[Entries drawn from a collection]
—————
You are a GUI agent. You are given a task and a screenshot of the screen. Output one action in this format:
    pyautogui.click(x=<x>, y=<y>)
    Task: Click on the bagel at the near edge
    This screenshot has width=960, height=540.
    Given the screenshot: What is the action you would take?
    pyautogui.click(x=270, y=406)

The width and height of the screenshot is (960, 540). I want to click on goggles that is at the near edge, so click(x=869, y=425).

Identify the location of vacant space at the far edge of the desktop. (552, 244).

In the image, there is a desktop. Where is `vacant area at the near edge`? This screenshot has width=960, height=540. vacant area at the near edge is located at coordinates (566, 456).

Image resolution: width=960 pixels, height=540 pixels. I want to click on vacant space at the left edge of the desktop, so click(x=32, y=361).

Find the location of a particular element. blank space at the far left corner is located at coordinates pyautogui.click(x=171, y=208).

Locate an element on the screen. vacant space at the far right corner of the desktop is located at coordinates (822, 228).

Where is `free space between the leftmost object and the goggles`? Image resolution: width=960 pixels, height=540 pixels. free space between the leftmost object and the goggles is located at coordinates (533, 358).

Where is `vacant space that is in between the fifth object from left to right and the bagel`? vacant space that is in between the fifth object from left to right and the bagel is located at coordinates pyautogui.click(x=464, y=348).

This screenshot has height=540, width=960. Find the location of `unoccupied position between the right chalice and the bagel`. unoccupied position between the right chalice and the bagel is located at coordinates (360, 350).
—————
◆ TASK TO CARRY OUT
Reproduce, word for word, the lines of the entries above, beginning with the line containing "Image resolution: width=960 pixels, height=540 pixels. I" and continuing through the end of the entries.

◆ PROBLEM SOLUTION
Image resolution: width=960 pixels, height=540 pixels. I want to click on vacant space at the left edge of the desktop, so click(x=32, y=361).

Find the location of a particular element. blank space at the far left corner is located at coordinates pyautogui.click(x=171, y=208).

Locate an element on the screen. vacant space at the far right corner of the desktop is located at coordinates (822, 228).

Where is `free space between the leftmost object and the goggles`? Image resolution: width=960 pixels, height=540 pixels. free space between the leftmost object and the goggles is located at coordinates (533, 358).

Where is `vacant space that is in between the fifth object from left to right and the bagel`? vacant space that is in between the fifth object from left to right and the bagel is located at coordinates pyautogui.click(x=464, y=348).

This screenshot has height=540, width=960. Find the location of `unoccupied position between the right chalice and the bagel`. unoccupied position between the right chalice and the bagel is located at coordinates (360, 350).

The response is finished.